Before-and-after change data:
# # # # #

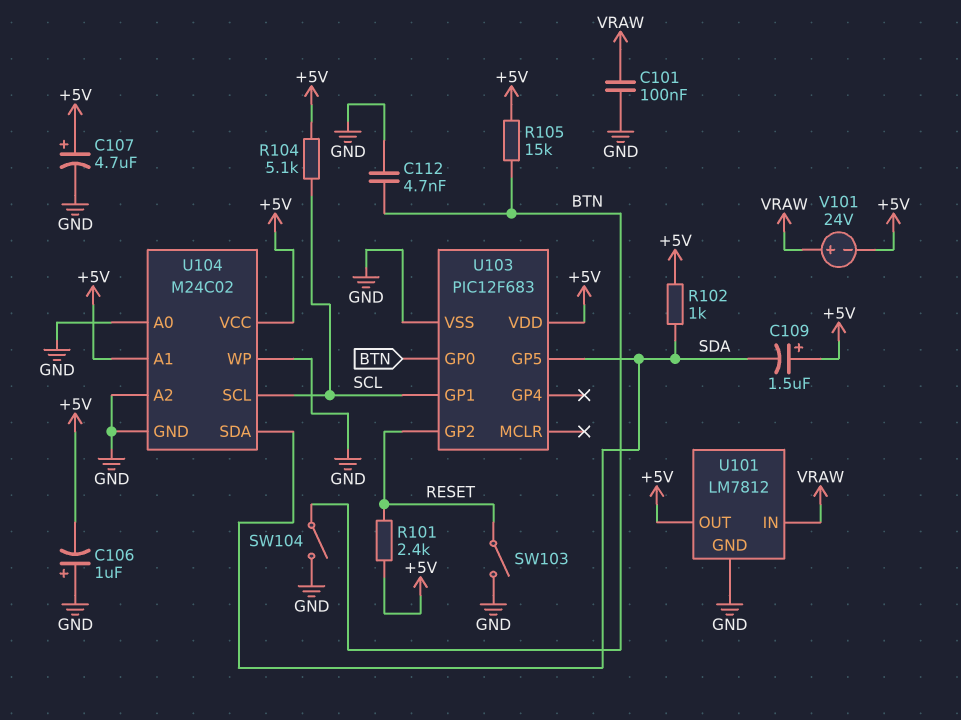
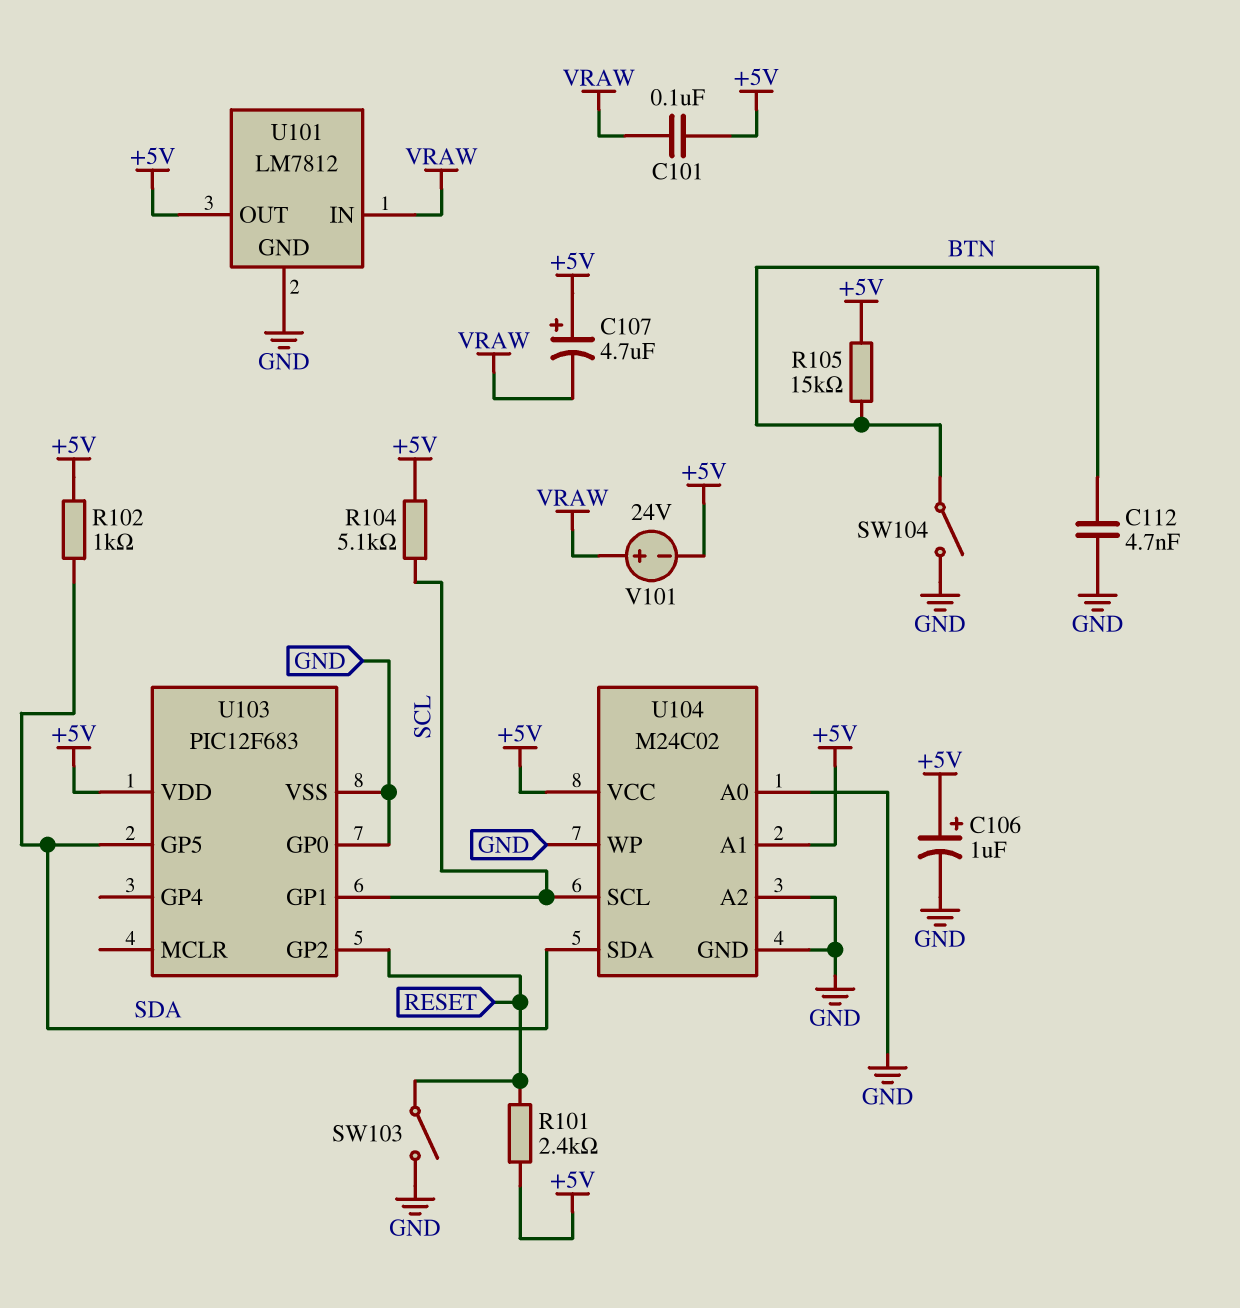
C101: 100nF (GND, VRAW) -> 100nF (+5V, VRAW)
C106: 1uF (plus GND, minus +5V) -> 1uF (plus +5V, minus GND)
C107: 4.7uF (plus +5V, minus GND) -> 4.7uF (plus +5V, minus VRAW)
C109: 1.5uF (plus +5V, minus SDA) -> none
U103 pin GP0: BTN -> GND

# # # # #

**YOUR ASSIGNMENT**
Using the entries above, copy exactly the lines from the one containing "C106: 1uF (plus" through the last, both included.

**TASK OUTPUT**
C106: 1uF (plus GND, minus +5V) -> 1uF (plus +5V, minus GND)
C107: 4.7uF (plus +5V, minus GND) -> 4.7uF (plus +5V, minus VRAW)
C109: 1.5uF (plus +5V, minus SDA) -> none
U103 pin GP0: BTN -> GND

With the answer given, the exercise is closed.